Exercise: Rewrite every row below with "semicircle" replaced by "half circle" and all other text unchanged, omitting the pictures.

Information given:
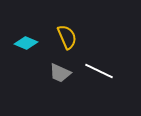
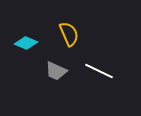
yellow semicircle: moved 2 px right, 3 px up
gray trapezoid: moved 4 px left, 2 px up
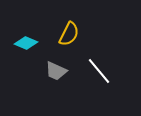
yellow semicircle: rotated 50 degrees clockwise
white line: rotated 24 degrees clockwise
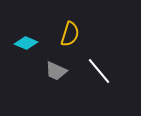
yellow semicircle: moved 1 px right; rotated 10 degrees counterclockwise
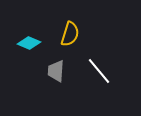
cyan diamond: moved 3 px right
gray trapezoid: rotated 70 degrees clockwise
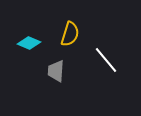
white line: moved 7 px right, 11 px up
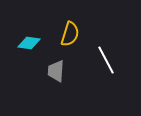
cyan diamond: rotated 15 degrees counterclockwise
white line: rotated 12 degrees clockwise
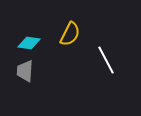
yellow semicircle: rotated 10 degrees clockwise
gray trapezoid: moved 31 px left
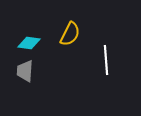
white line: rotated 24 degrees clockwise
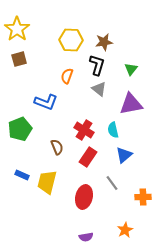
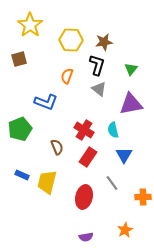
yellow star: moved 13 px right, 4 px up
blue triangle: rotated 18 degrees counterclockwise
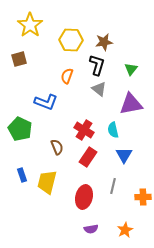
green pentagon: rotated 25 degrees counterclockwise
blue rectangle: rotated 48 degrees clockwise
gray line: moved 1 px right, 3 px down; rotated 49 degrees clockwise
purple semicircle: moved 5 px right, 8 px up
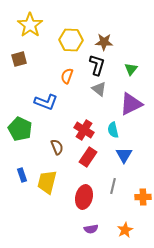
brown star: rotated 12 degrees clockwise
purple triangle: rotated 15 degrees counterclockwise
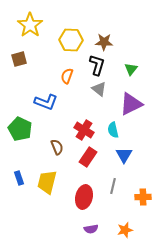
blue rectangle: moved 3 px left, 3 px down
orange star: rotated 14 degrees clockwise
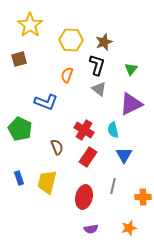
brown star: rotated 24 degrees counterclockwise
orange semicircle: moved 1 px up
orange star: moved 4 px right, 2 px up
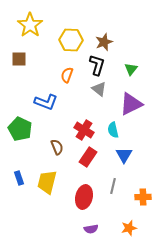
brown square: rotated 14 degrees clockwise
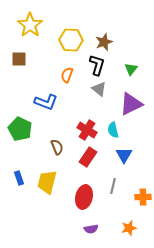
red cross: moved 3 px right
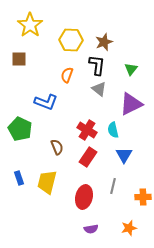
black L-shape: rotated 10 degrees counterclockwise
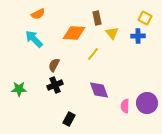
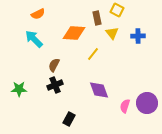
yellow square: moved 28 px left, 8 px up
pink semicircle: rotated 16 degrees clockwise
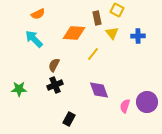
purple circle: moved 1 px up
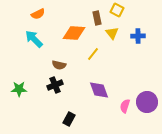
brown semicircle: moved 5 px right; rotated 104 degrees counterclockwise
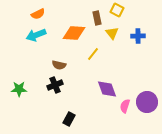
cyan arrow: moved 2 px right, 4 px up; rotated 66 degrees counterclockwise
purple diamond: moved 8 px right, 1 px up
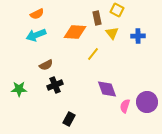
orange semicircle: moved 1 px left
orange diamond: moved 1 px right, 1 px up
brown semicircle: moved 13 px left; rotated 40 degrees counterclockwise
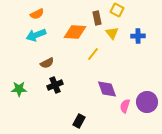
brown semicircle: moved 1 px right, 2 px up
black rectangle: moved 10 px right, 2 px down
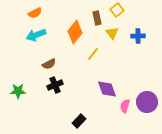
yellow square: rotated 24 degrees clockwise
orange semicircle: moved 2 px left, 1 px up
orange diamond: rotated 55 degrees counterclockwise
brown semicircle: moved 2 px right, 1 px down
green star: moved 1 px left, 2 px down
black rectangle: rotated 16 degrees clockwise
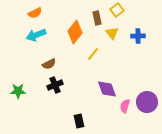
black rectangle: rotated 56 degrees counterclockwise
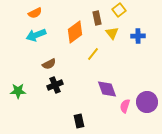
yellow square: moved 2 px right
orange diamond: rotated 15 degrees clockwise
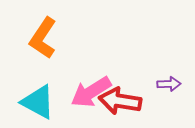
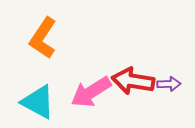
red arrow: moved 13 px right, 20 px up
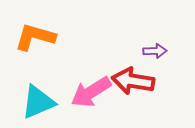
orange L-shape: moved 8 px left, 1 px up; rotated 72 degrees clockwise
purple arrow: moved 14 px left, 33 px up
cyan triangle: rotated 51 degrees counterclockwise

Reply:
yellow half circle: moved 2 px right, 3 px up
gray trapezoid: moved 4 px left, 2 px up
yellow half circle: rotated 50 degrees clockwise
white line: rotated 24 degrees clockwise
yellow half circle: moved 1 px right; rotated 10 degrees counterclockwise
cyan diamond: moved 3 px right
gray trapezoid: rotated 70 degrees clockwise
white line: moved 7 px right, 11 px up
cyan diamond: rotated 15 degrees counterclockwise
white line: rotated 12 degrees clockwise
yellow half circle: rotated 10 degrees clockwise
gray trapezoid: moved 31 px left
white line: rotated 24 degrees clockwise
yellow star: moved 13 px right, 4 px up
blue triangle: rotated 18 degrees counterclockwise
green pentagon: rotated 25 degrees counterclockwise
blue rectangle: rotated 48 degrees clockwise
gray line: moved 1 px right, 3 px down; rotated 49 degrees clockwise
purple half circle: moved 5 px right, 8 px up
brown star: rotated 12 degrees clockwise
purple triangle: rotated 15 degrees counterclockwise
blue rectangle: moved 3 px left, 3 px down
orange star: rotated 14 degrees clockwise
brown star: rotated 24 degrees counterclockwise
orange half circle: moved 1 px up
orange star: moved 4 px right, 2 px up
brown square: rotated 14 degrees clockwise
red cross: moved 3 px right
black L-shape: rotated 10 degrees counterclockwise
yellow square: moved 28 px left, 8 px up
pink half circle: rotated 16 degrees clockwise
purple circle: moved 1 px up
brown half circle: moved 5 px right; rotated 104 degrees counterclockwise
cyan arrow: moved 2 px right, 4 px up; rotated 66 degrees counterclockwise
purple diamond: moved 8 px right, 1 px up
orange half circle: moved 1 px left
orange diamond: moved 1 px right, 1 px up
brown half circle: moved 13 px left; rotated 40 degrees counterclockwise
brown half circle: moved 1 px right, 2 px up
black rectangle: moved 10 px right, 2 px down
yellow square: rotated 24 degrees clockwise
orange half circle: moved 2 px left, 1 px up
orange diamond: rotated 55 degrees counterclockwise
brown half circle: moved 2 px right, 1 px down
green star: moved 1 px left, 2 px down
black rectangle: rotated 16 degrees clockwise
black rectangle: rotated 56 degrees counterclockwise
yellow square: moved 2 px right
orange diamond: rotated 15 degrees clockwise
red arrow: moved 13 px right, 20 px up
orange L-shape: moved 8 px left, 1 px up; rotated 72 degrees clockwise
purple arrow: moved 14 px left, 33 px up
cyan triangle: rotated 51 degrees counterclockwise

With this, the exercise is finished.